# [Exercise goal]
State how many lines in the items below contain the string "farther", matching case exactly. Give only the number.

# [Source material]
↓

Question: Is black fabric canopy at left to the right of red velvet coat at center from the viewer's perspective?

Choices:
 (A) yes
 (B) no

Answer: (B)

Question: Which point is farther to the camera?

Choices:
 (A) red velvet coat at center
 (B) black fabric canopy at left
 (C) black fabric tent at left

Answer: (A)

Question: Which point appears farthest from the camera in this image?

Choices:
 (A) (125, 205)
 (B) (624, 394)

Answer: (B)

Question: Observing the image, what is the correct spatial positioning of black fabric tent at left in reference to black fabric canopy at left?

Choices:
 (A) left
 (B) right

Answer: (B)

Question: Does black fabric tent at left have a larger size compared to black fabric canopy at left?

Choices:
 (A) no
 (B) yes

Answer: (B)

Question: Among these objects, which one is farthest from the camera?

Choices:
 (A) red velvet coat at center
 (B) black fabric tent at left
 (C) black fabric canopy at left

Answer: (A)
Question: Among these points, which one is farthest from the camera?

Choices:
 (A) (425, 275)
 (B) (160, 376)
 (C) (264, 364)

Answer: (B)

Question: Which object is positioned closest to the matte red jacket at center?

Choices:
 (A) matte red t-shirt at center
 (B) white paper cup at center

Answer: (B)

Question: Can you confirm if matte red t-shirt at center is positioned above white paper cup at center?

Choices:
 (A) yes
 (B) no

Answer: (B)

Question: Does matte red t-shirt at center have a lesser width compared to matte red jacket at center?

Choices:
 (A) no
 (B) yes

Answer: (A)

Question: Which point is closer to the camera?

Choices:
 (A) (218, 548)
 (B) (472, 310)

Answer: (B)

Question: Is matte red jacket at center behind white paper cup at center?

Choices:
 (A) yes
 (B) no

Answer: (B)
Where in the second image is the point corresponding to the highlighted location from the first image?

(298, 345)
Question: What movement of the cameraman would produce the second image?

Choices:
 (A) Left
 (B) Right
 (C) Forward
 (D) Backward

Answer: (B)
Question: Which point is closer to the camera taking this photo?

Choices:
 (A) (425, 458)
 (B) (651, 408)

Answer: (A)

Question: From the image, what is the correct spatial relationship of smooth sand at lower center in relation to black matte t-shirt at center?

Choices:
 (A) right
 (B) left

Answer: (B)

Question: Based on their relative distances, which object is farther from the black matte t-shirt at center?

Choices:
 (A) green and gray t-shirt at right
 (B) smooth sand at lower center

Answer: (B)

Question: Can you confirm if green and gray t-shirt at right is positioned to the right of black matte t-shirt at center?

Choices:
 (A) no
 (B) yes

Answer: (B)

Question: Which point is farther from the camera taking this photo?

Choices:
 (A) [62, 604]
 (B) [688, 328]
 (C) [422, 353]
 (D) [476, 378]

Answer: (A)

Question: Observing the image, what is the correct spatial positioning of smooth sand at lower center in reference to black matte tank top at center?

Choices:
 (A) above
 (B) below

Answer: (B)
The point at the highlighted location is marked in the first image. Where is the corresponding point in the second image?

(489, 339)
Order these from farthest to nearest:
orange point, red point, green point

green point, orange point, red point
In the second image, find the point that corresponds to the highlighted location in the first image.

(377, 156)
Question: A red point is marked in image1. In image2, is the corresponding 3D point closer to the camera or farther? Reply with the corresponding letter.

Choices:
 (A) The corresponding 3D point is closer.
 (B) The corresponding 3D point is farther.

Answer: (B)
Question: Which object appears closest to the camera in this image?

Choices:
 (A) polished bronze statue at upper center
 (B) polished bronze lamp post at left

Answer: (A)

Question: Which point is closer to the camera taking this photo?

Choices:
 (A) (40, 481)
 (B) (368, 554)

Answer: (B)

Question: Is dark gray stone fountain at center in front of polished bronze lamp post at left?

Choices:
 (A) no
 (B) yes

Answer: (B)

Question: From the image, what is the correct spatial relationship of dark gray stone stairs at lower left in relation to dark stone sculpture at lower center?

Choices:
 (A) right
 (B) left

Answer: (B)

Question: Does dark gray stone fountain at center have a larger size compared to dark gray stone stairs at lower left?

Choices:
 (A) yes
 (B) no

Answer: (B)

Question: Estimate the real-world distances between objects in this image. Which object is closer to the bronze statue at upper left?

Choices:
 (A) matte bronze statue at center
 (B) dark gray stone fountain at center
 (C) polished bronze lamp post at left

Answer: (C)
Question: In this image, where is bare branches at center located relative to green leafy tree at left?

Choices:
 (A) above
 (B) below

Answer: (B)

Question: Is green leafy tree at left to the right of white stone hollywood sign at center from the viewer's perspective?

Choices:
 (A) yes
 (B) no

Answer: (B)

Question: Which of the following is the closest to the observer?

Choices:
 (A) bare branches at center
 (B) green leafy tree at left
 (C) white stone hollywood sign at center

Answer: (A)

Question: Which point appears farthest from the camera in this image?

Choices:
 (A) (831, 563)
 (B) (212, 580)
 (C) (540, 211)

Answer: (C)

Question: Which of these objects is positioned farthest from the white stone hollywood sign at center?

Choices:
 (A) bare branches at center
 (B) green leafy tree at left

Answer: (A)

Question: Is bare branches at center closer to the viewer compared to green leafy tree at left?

↑

# [Output for this exercise]
5